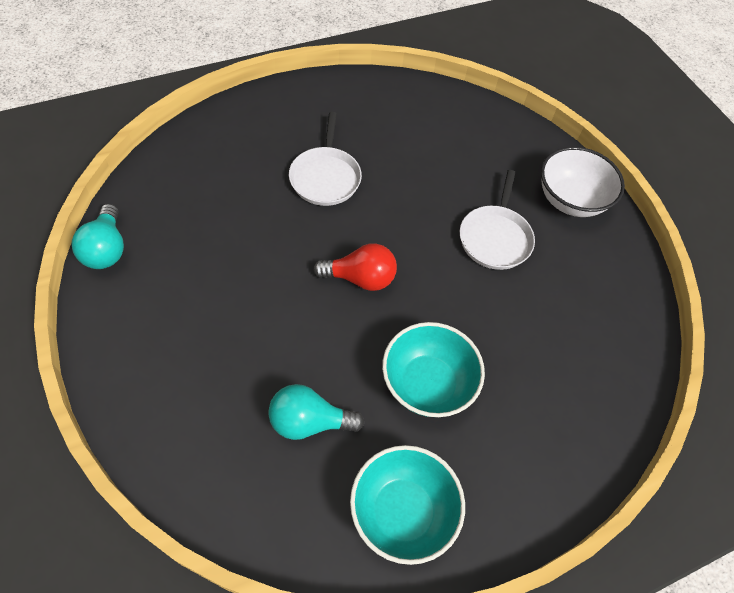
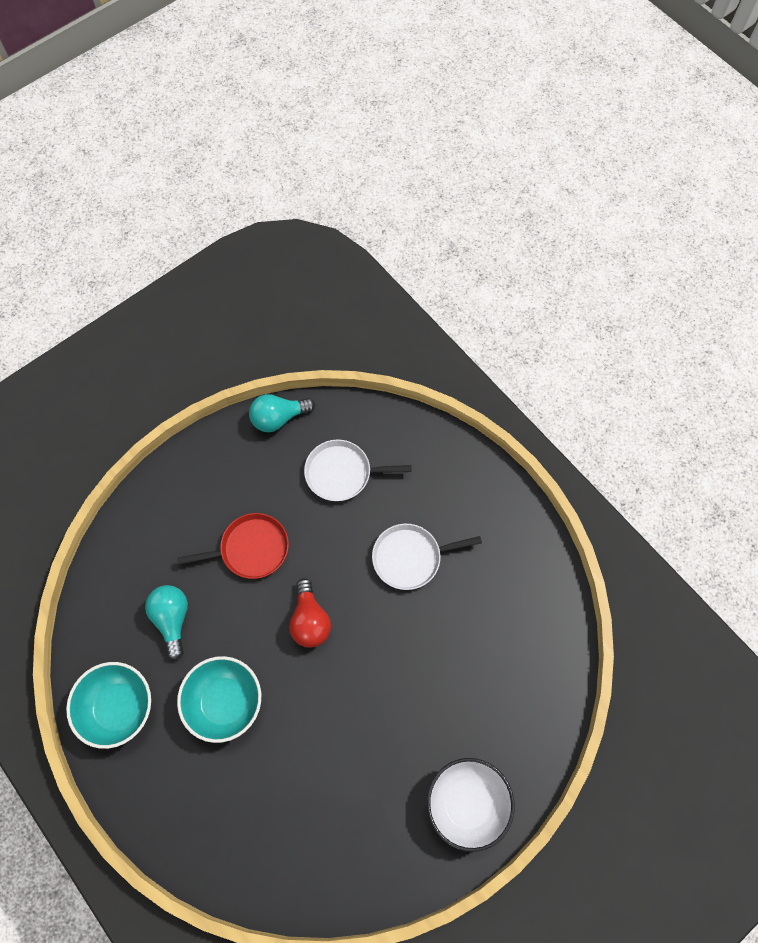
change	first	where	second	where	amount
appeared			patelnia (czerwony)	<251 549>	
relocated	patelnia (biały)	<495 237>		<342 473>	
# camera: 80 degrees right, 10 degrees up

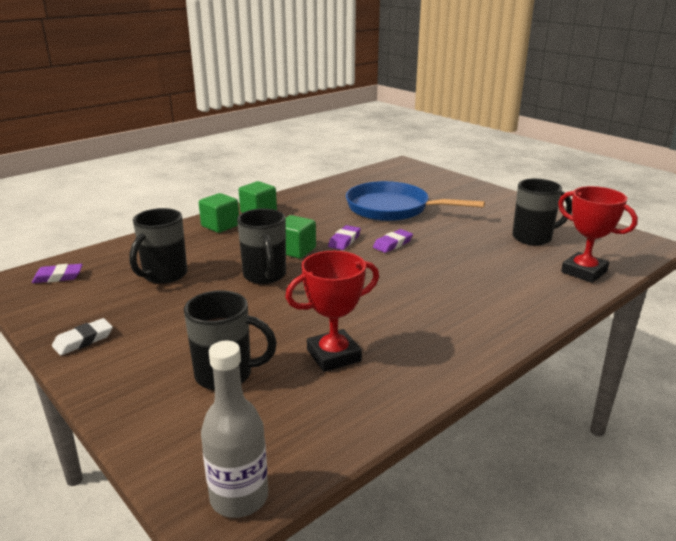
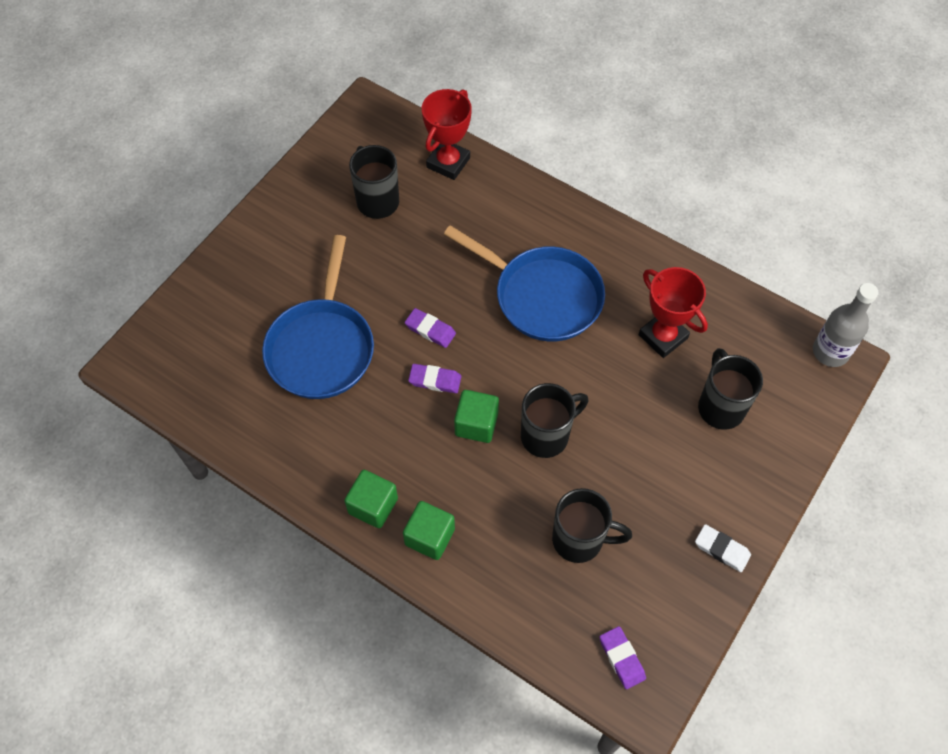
change	first	where	second	where	amount
appeared			patelnia (niebieski)	<542 296>	
# camera: 105 degrees left, 35 degrees up

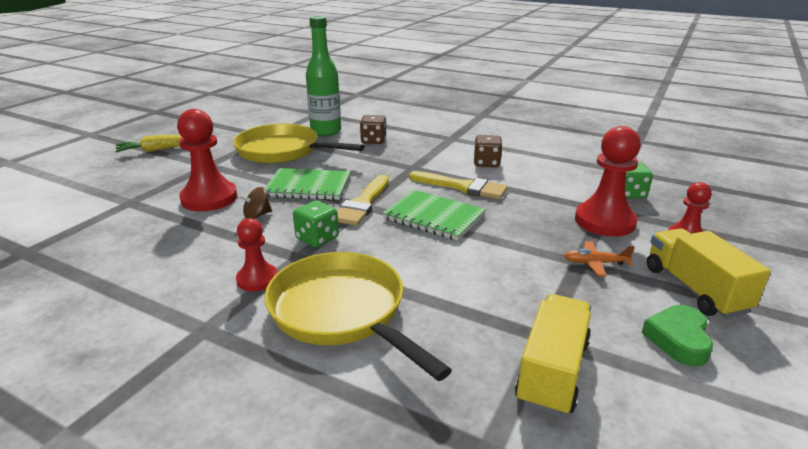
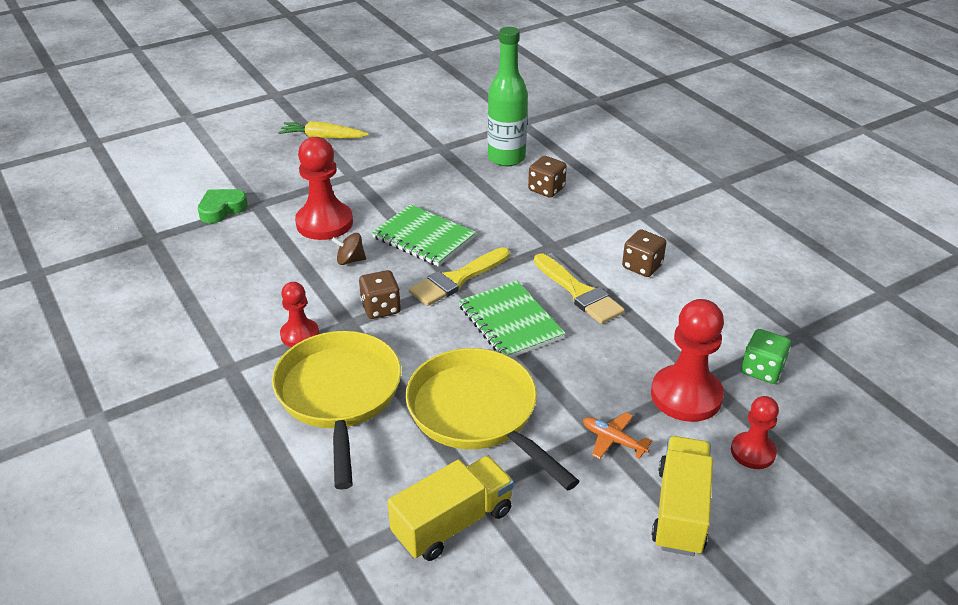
change	first	where	second	where	amount
relocated	serce (zielony)	<678 339>		<222 209>	
colour	kostka do gry (zielony)	<317 238>	kostka do gry (brązowy)	<381 308>	
relocated	patelnia (żółty)	<282 151>		<477 413>	
# camera: 30 degrees right, 10 degrees up

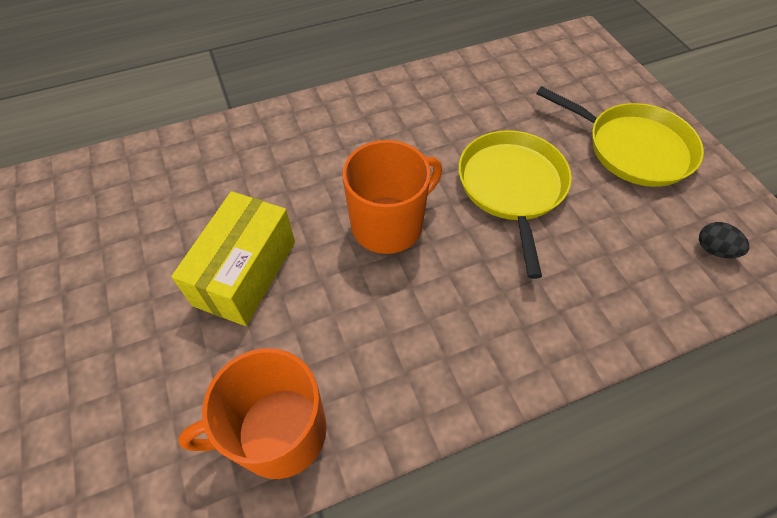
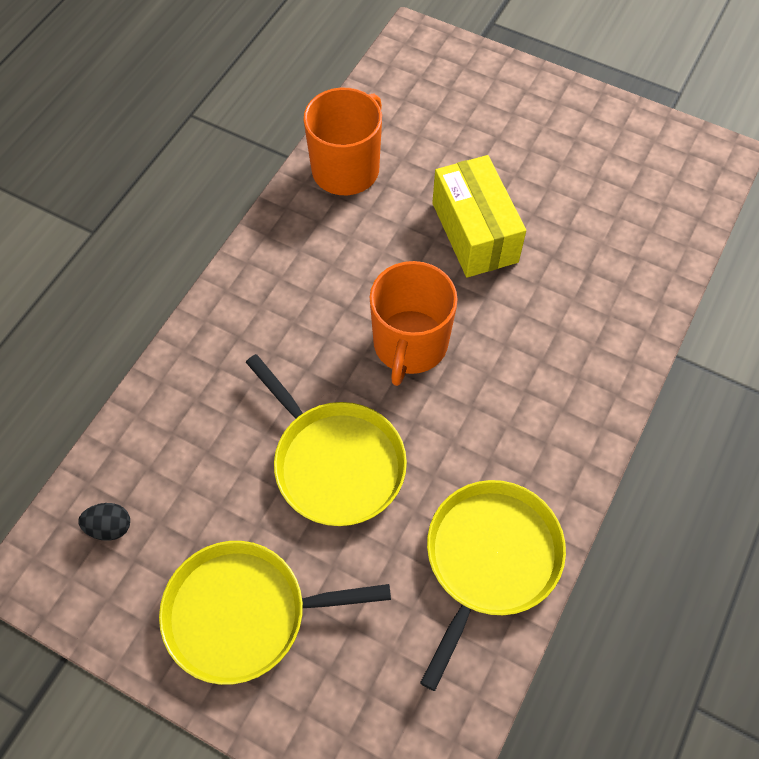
change	first	where	second	where	amount
appeared			patelnia (żółty)	<489 559>	
# camera: 140 degrees right, 5 degrees up

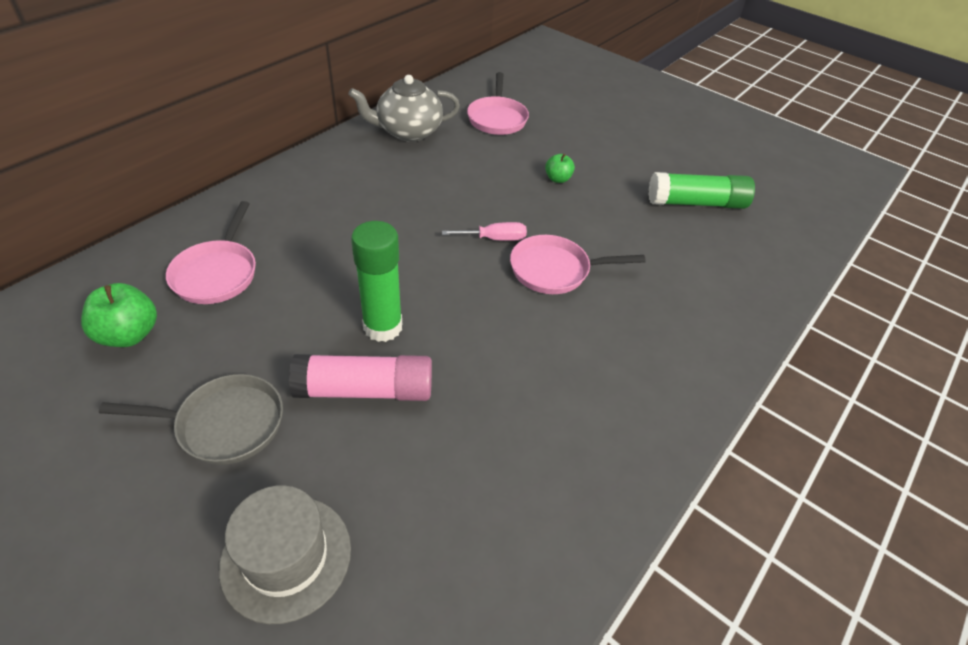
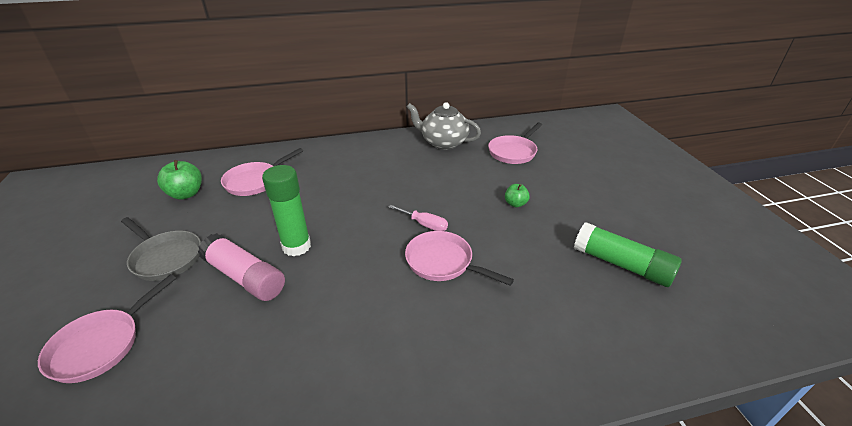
change	first	where	second	where	amount
exchanged	kapelusz (szary)	<286 557>	patelnia (różowy)	<101 345>	
# camera: 40 degrees right, 10 degrees down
§ §
Each entry above should be given again exactly, with its pictures omitted.

## Written reply
change	first	where	second	where	amount
appeared			patelnia (czerwony)	<251 549>	
relocated	patelnia (biały)	<495 237>		<342 473>	
# camera: 80 degrees right, 10 degrees up

change	first	where	second	where	amount
appeared			patelnia (niebieski)	<542 296>	
# camera: 105 degrees left, 35 degrees up

change	first	where	second	where	amount
relocated	serce (zielony)	<678 339>		<222 209>	
colour	kostka do gry (zielony)	<317 238>	kostka do gry (brązowy)	<381 308>	
relocated	patelnia (żółty)	<282 151>		<477 413>	
# camera: 30 degrees right, 10 degrees up

change	first	where	second	where	amount
appeared			patelnia (żółty)	<489 559>	
# camera: 140 degrees right, 5 degrees up

change	first	where	second	where	amount
exchanged	kapelusz (szary)	<286 557>	patelnia (różowy)	<101 345>	
# camera: 40 degrees right, 10 degrees down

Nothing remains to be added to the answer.